▶ [DIRECTIONS FOR THIS TASK]: Recast the stretch of records from the line containing "red pentagon: rotated" through the line containing "purple ellipse: moved" as a Markdown table with the columns No. and Entry, numbering each line and skipping blank lines. Keep the pictures out of the table.

▶ [DATA EXCERPTS]:
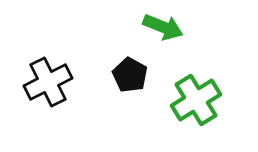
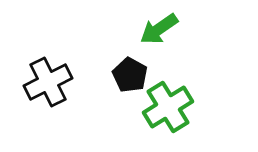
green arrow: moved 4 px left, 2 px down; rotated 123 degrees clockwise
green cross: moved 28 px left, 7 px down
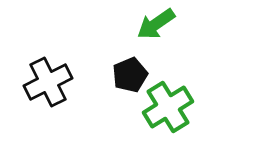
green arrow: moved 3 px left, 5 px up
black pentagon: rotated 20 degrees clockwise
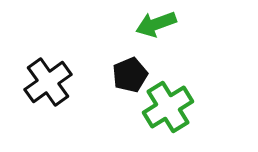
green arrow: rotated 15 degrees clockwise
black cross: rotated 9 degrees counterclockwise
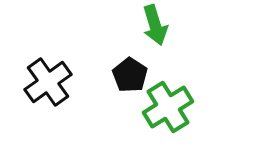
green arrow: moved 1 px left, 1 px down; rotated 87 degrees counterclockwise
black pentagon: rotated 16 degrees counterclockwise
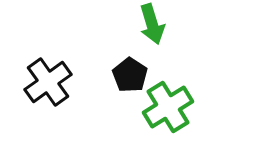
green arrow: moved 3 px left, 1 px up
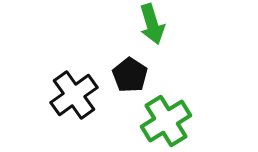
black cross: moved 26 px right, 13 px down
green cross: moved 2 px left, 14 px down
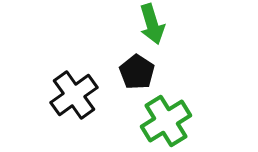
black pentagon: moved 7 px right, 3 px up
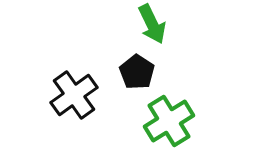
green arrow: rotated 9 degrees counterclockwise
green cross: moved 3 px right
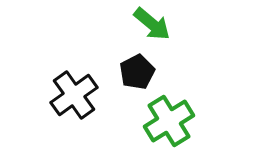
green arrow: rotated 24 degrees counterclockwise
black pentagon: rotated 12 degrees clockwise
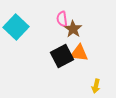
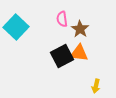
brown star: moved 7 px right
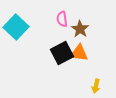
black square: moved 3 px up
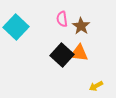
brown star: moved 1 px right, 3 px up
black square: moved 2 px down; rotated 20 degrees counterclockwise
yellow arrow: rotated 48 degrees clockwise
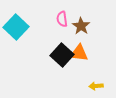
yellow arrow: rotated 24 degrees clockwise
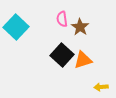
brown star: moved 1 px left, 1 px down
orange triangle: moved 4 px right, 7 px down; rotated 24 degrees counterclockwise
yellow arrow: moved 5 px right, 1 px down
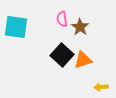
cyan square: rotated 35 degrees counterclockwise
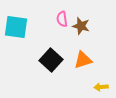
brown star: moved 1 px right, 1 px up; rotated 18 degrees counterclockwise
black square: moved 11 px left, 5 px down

==

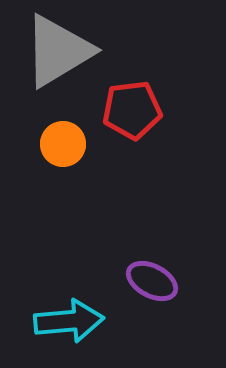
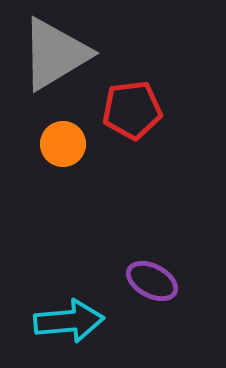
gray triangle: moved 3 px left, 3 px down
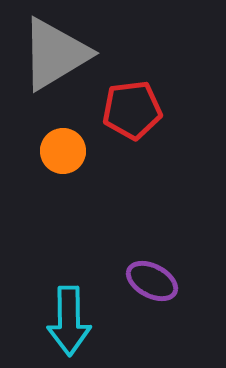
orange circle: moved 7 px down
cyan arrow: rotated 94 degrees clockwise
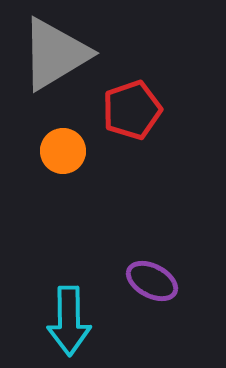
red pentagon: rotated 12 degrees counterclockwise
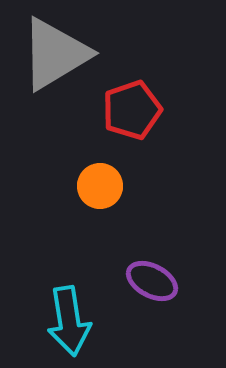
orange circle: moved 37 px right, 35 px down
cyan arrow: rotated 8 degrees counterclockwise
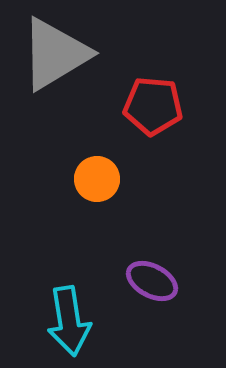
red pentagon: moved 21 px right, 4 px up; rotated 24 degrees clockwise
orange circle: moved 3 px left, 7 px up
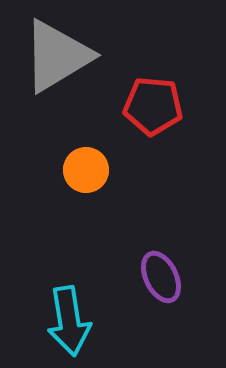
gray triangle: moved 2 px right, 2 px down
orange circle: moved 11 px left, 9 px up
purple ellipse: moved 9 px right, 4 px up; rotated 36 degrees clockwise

▶ [ANSWER TO THE PROBLEM]:
| No. | Entry |
|---|---|
| 1 | red pentagon: rotated 12 degrees counterclockwise |
| 2 | orange circle: moved 37 px right, 35 px down |
| 3 | cyan arrow: rotated 8 degrees counterclockwise |
| 4 | red pentagon: moved 21 px right, 4 px up; rotated 24 degrees clockwise |
| 5 | orange circle: moved 3 px left, 7 px up |
| 6 | gray triangle: moved 2 px right, 2 px down |
| 7 | orange circle: moved 11 px left, 9 px up |
| 8 | purple ellipse: moved 9 px right, 4 px up; rotated 36 degrees clockwise |